- [What this task involves]:
Your reply must contain the full listing below, reproduced exactly, but no pictures.

- [Data extract]:
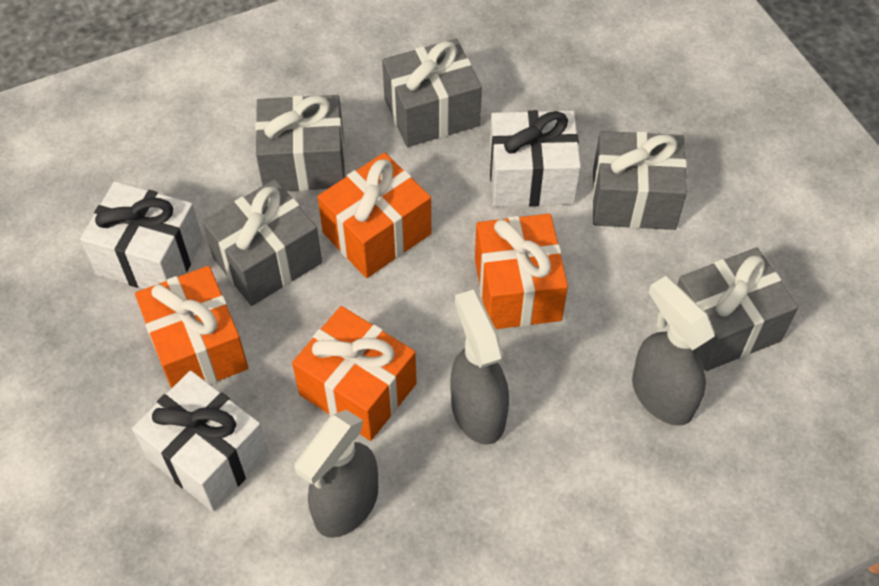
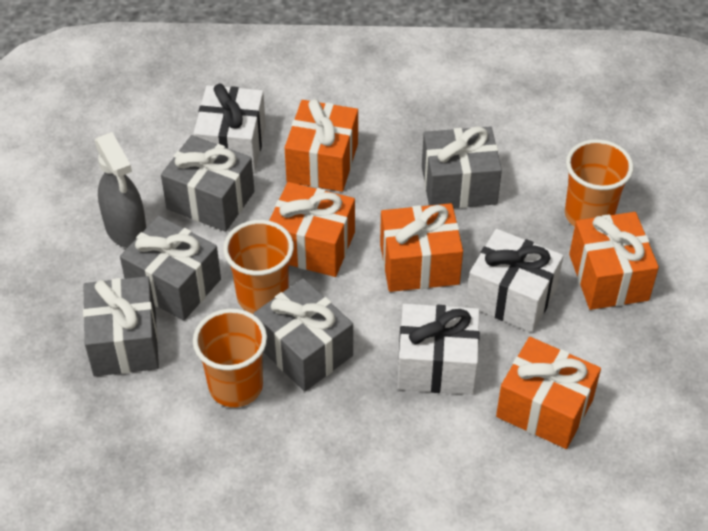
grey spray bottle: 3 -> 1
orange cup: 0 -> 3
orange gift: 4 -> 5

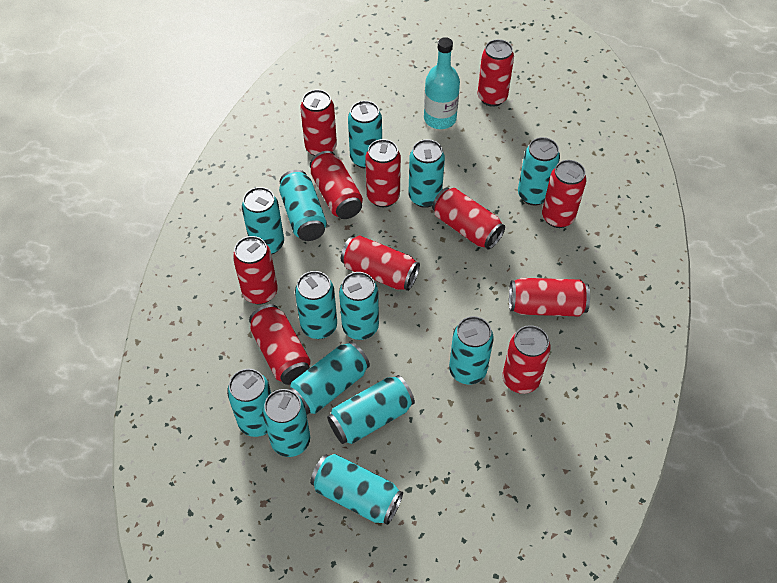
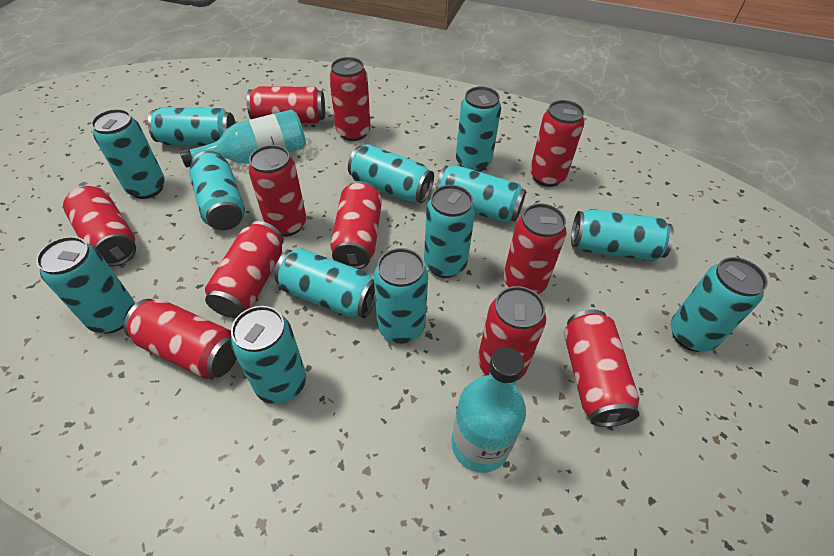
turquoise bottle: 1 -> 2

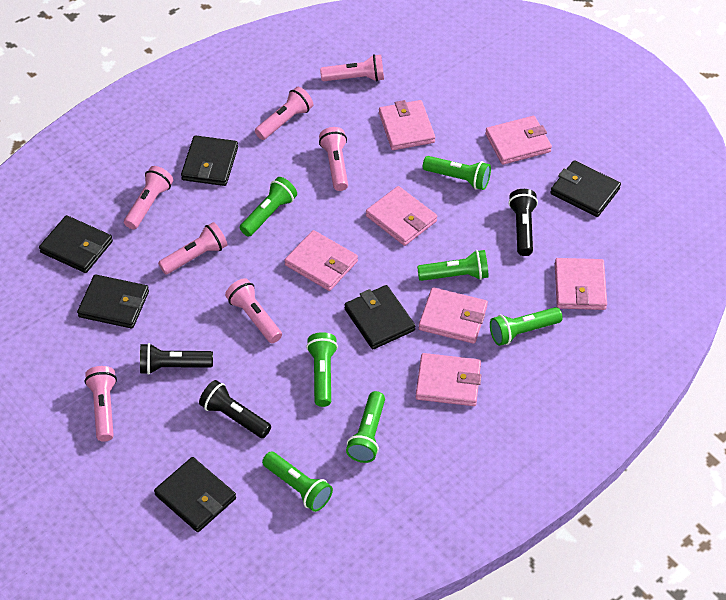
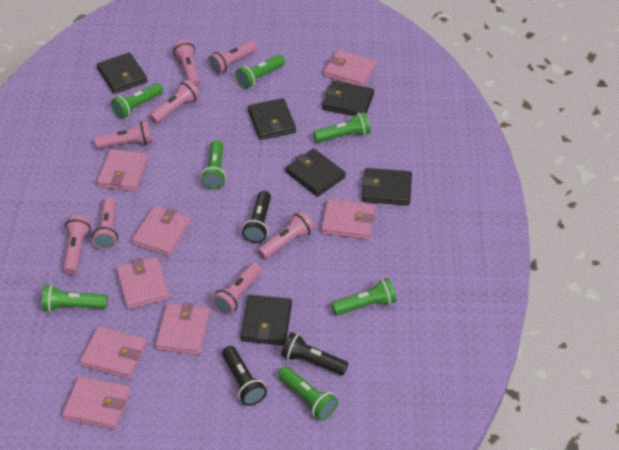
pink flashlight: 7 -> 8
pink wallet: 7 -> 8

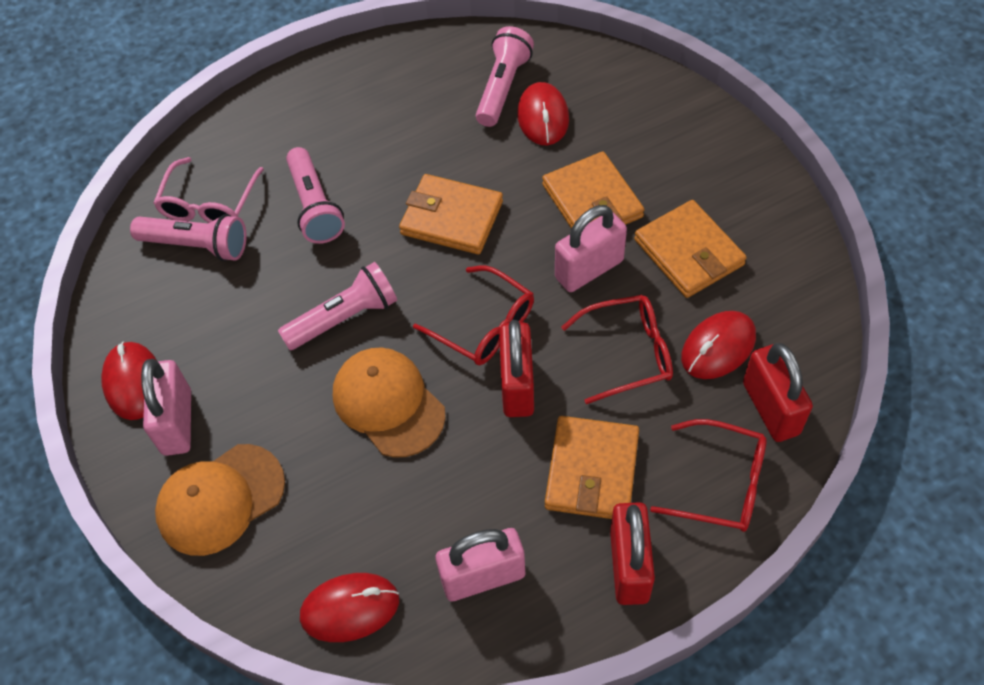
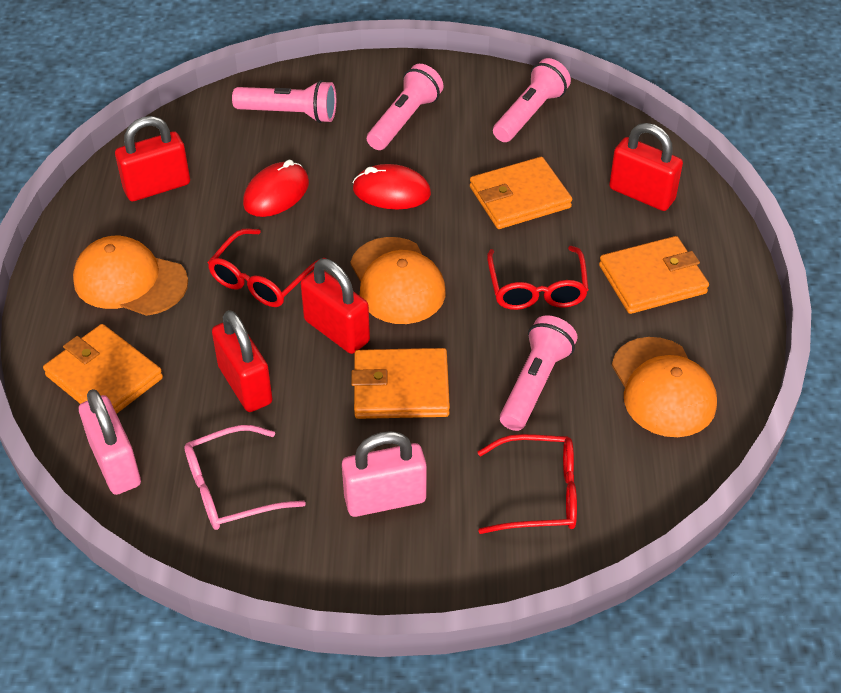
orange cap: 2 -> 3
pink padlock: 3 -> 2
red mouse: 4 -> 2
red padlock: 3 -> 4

- [Solution to the problem]:
grey spray bottle: 3 -> 1
orange cup: 0 -> 3
orange gift: 4 -> 5

turquoise bottle: 1 -> 2

pink flashlight: 7 -> 8
pink wallet: 7 -> 8

orange cap: 2 -> 3
pink padlock: 3 -> 2
red mouse: 4 -> 2
red padlock: 3 -> 4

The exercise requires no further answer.